Records from a collection

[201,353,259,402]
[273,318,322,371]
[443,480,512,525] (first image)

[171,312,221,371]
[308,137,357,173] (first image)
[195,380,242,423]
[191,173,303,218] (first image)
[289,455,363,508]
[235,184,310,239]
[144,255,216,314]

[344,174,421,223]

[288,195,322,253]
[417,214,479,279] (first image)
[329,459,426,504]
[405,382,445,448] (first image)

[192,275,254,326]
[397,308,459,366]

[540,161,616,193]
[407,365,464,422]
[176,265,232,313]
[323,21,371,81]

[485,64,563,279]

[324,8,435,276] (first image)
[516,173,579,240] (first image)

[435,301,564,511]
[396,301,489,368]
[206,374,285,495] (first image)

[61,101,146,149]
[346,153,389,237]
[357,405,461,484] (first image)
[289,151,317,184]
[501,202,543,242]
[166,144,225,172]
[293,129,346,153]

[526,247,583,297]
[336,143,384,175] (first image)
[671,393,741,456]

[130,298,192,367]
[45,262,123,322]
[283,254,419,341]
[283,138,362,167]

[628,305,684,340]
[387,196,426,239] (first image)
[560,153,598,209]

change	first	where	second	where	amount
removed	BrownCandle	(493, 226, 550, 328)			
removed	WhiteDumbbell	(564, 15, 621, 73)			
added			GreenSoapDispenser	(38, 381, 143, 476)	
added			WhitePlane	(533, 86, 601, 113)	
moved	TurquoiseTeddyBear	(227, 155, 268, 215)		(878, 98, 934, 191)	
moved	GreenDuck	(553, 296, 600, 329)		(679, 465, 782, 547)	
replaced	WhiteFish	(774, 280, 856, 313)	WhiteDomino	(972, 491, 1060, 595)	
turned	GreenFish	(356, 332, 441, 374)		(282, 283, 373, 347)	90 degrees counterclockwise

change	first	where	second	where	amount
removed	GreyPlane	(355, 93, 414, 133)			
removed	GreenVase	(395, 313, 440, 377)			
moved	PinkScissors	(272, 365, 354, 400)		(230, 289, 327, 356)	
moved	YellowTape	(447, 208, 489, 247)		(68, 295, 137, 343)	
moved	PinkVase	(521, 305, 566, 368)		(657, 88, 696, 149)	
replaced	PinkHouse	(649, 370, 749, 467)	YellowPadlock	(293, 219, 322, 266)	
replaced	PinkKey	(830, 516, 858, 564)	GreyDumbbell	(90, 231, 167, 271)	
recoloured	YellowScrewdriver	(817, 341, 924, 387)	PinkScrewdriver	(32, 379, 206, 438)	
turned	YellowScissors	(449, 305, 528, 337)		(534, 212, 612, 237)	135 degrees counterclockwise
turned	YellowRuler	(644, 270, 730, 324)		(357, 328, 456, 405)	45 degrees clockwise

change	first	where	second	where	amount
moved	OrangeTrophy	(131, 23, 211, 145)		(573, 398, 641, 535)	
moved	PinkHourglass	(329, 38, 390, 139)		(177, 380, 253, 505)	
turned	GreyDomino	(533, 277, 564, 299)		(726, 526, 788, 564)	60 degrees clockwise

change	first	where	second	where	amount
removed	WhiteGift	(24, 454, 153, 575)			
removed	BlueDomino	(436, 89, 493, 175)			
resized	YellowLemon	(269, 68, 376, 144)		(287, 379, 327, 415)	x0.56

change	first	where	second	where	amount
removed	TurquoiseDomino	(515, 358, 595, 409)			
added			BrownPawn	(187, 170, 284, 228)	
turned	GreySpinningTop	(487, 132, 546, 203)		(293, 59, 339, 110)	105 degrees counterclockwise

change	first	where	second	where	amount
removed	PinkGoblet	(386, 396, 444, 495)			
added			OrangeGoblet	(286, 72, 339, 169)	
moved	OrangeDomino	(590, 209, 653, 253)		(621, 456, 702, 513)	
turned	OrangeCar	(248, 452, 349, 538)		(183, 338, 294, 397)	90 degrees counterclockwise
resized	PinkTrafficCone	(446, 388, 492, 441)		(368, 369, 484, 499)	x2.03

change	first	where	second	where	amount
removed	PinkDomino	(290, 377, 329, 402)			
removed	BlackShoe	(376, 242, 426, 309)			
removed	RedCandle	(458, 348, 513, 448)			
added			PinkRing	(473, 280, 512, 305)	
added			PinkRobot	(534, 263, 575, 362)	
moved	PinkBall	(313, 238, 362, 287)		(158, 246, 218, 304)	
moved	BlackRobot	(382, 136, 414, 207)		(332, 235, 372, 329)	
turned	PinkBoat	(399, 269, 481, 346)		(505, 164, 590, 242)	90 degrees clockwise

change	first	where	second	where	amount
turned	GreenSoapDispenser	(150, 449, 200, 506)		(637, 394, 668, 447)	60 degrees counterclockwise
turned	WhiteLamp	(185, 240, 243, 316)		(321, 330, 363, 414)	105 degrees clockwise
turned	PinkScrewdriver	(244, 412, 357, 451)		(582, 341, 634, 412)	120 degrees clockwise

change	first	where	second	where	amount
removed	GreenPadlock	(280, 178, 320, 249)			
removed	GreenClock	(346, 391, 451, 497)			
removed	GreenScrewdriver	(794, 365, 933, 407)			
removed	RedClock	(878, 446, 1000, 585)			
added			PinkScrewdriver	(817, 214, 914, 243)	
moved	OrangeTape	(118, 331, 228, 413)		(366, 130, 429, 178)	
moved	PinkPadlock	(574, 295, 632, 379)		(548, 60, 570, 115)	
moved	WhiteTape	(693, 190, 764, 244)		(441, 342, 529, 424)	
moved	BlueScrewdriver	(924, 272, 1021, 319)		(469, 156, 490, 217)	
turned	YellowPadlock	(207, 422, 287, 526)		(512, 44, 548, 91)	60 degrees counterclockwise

:: Task prompt ::
Your task for the entries above: copy exactly the span starting with the line with "465, 782, 547)" and going on through the line with "491, 1060, 595)", both lines included, and nothing else.

:: Response to the exercise ::
moved	GreenDuck	(553, 296, 600, 329)		(679, 465, 782, 547)	
replaced	WhiteFish	(774, 280, 856, 313)	WhiteDomino	(972, 491, 1060, 595)	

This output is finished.